## What you need to do
Filter the entries that follow, copying every line in which the word "calculator" appears.

----------

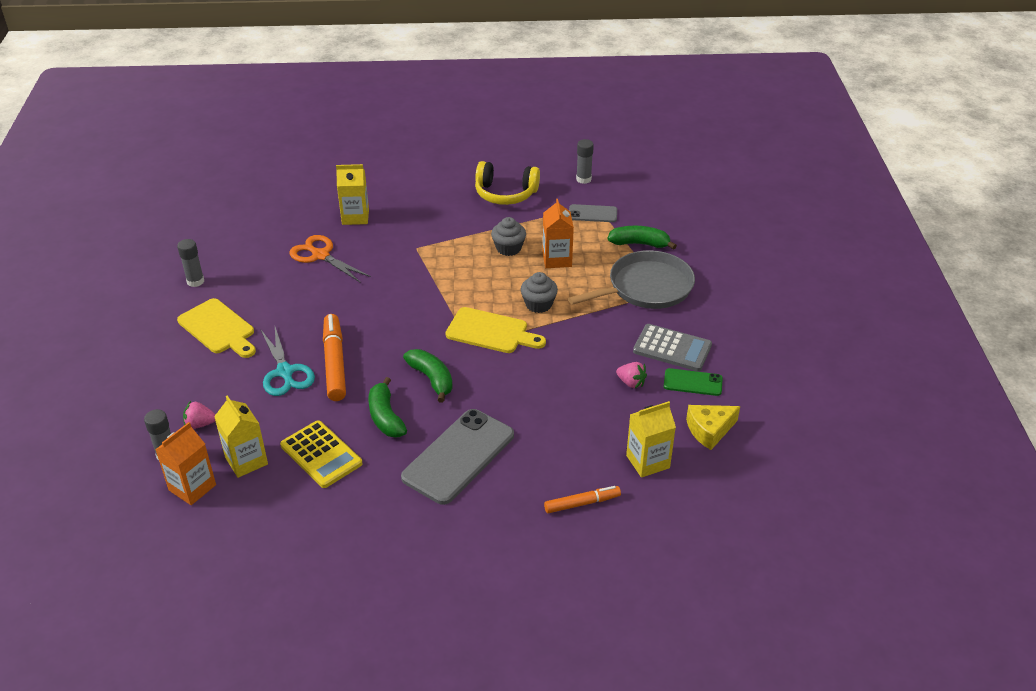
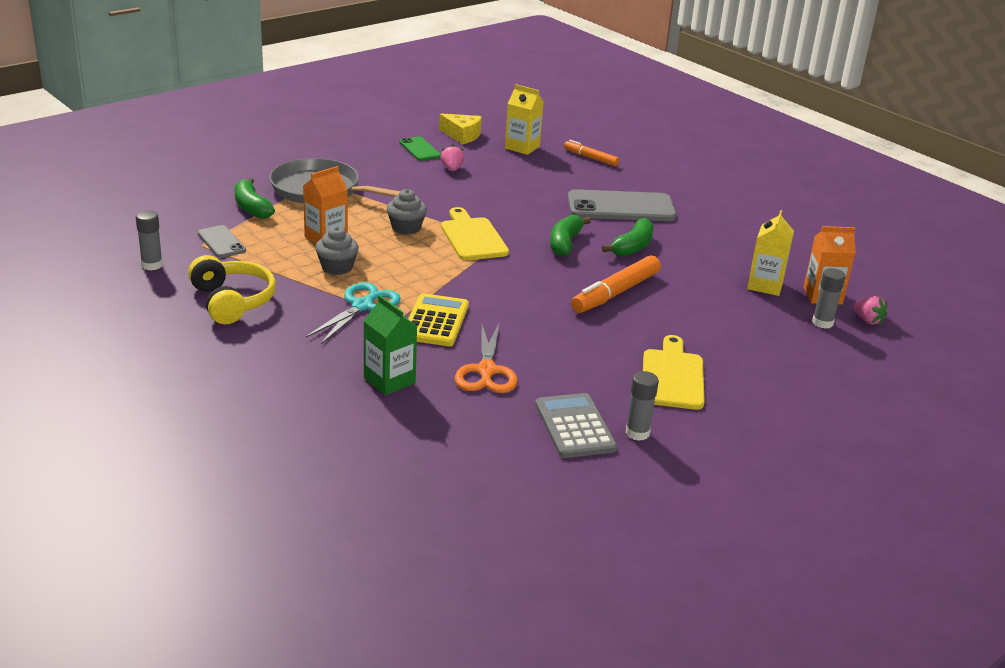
camera: 130 degrees left, 10 degrees down
(200, 424) = (774, 324): pink strawberry -> pink strawberry (867, 320)
(285, 372) = (662, 312): turquoise scissors -> turquoise scissors (362, 306)
(321, 454) = (707, 258): yellow calculator -> yellow calculator (435, 321)
(355, 217) = (389, 380): yellow carton -> green carton
(672, 348) = (390, 163): grey calculator -> grey calculator (574, 426)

----------

## Finished task
(321, 454) = (707, 258): yellow calculator -> yellow calculator (435, 321)
(672, 348) = (390, 163): grey calculator -> grey calculator (574, 426)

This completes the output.